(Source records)
* * * * * * * * *

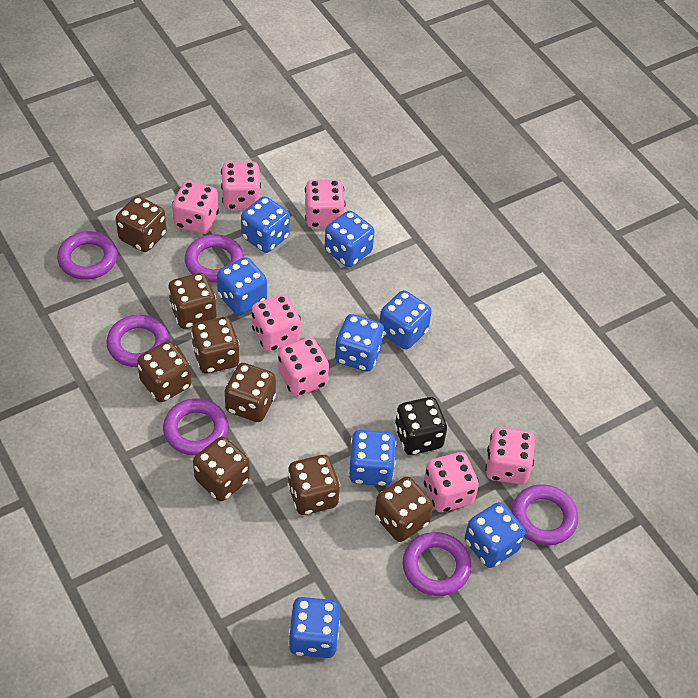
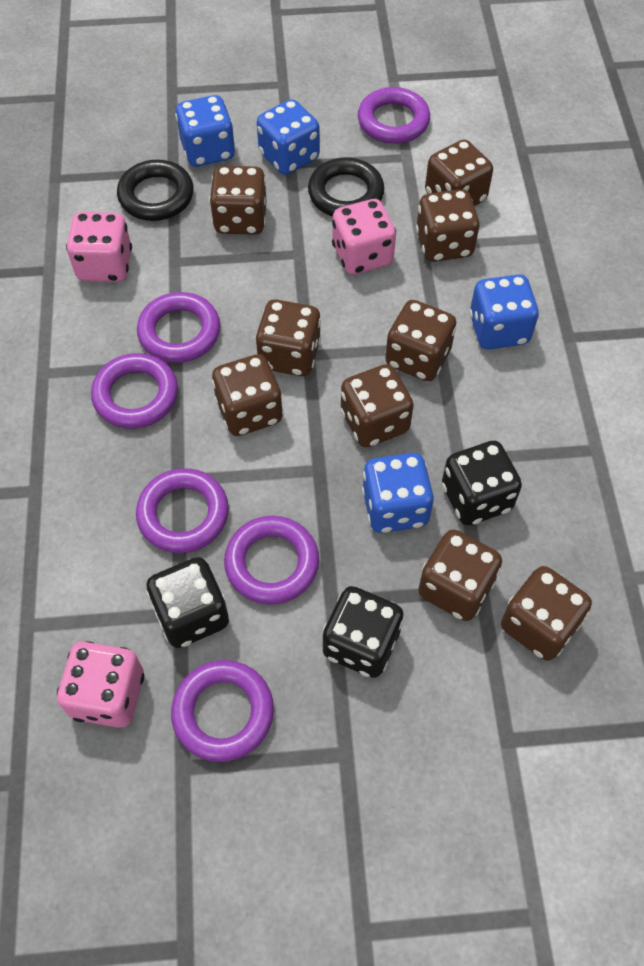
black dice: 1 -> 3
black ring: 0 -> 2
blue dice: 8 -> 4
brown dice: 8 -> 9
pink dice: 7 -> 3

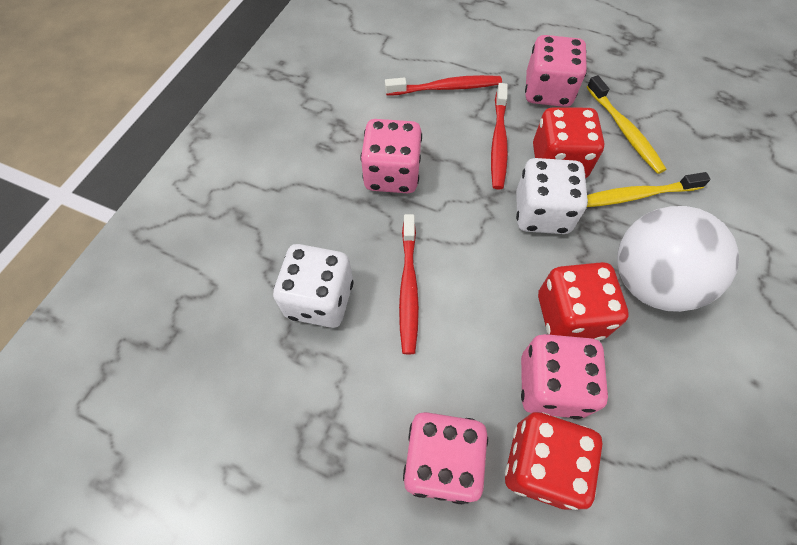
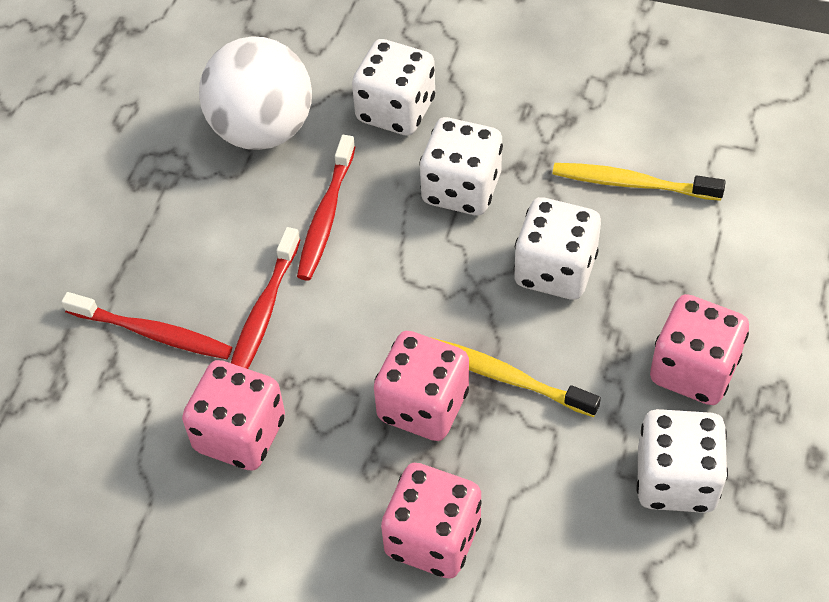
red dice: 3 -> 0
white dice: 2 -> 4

* * * * * * * * *

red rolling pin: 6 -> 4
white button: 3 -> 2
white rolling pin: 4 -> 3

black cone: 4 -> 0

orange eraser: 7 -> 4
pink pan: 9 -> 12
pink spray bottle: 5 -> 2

* * * * * * * * *

[EXERCISE DIRECTIONS]
Print from the line containing "black dice: 1 -> 3" through the line containing "white dice: 2 -> 4" in the data above, exactly as the lines stand, and omit every picture.

[RESULT OF THIS EXERCISE]
black dice: 1 -> 3
black ring: 0 -> 2
blue dice: 8 -> 4
brown dice: 8 -> 9
pink dice: 7 -> 3

red dice: 3 -> 0
white dice: 2 -> 4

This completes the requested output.